Spatial reasoning data:
┄┄┄┄┄┄┄┄┄┄

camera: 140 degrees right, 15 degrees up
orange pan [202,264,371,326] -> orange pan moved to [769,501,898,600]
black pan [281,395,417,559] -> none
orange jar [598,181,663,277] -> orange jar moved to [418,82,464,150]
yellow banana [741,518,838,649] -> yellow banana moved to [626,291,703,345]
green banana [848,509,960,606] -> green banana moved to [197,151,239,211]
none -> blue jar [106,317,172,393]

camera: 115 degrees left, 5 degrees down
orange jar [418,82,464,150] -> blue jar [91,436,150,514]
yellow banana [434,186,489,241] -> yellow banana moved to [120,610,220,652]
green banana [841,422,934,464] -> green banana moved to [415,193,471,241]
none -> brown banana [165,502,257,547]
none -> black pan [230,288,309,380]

┄┄┄┄┄┄┄┄┄┄

INSTRUCTIONS FOR THE TASK: Please output the exact lines of the records above, beginning with the first and stopping after the line that holds "orange jar [598,181,663,277]", and nothing else.

SOLUTION TO THIS PROBLEM:
camera: 140 degrees right, 15 degrees up
orange pan [202,264,371,326] -> orange pan moved to [769,501,898,600]
black pan [281,395,417,559] -> none
orange jar [598,181,663,277] -> orange jar moved to [418,82,464,150]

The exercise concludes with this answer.